→ **Data section**

>>>>

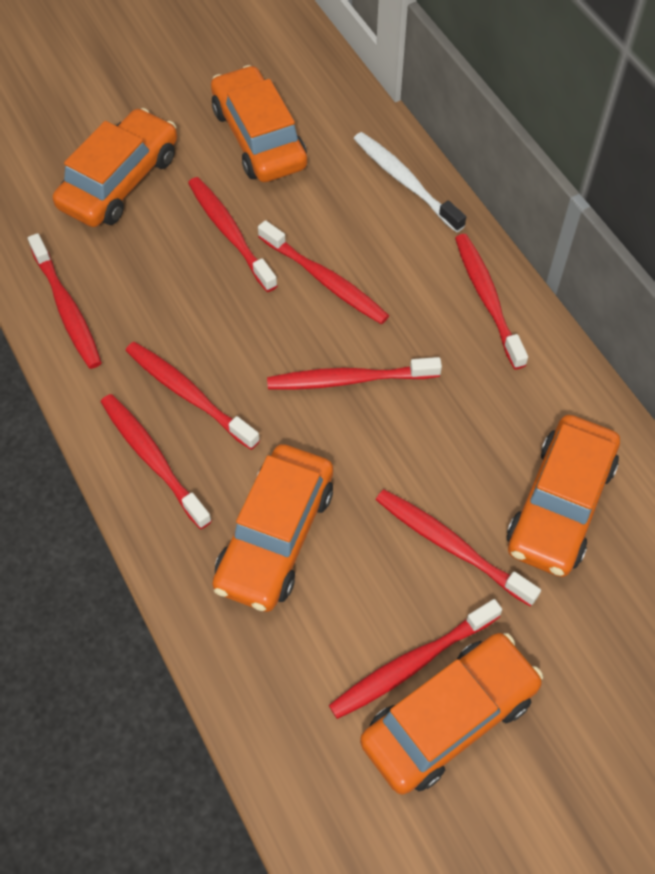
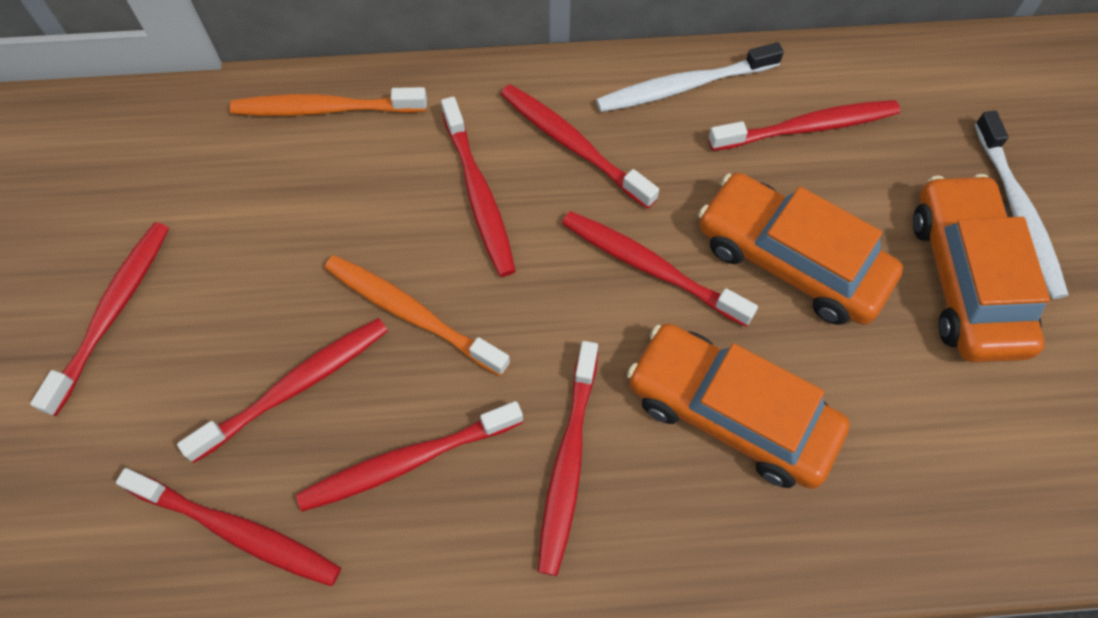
orange car: 5 -> 3
orange toothbrush: 0 -> 2
white toothbrush: 1 -> 2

<<<<

→ **Task directions**
In the listing, how many lines hold "toothbrush"? Answer with a bare number.

→ **Answer to this task**
2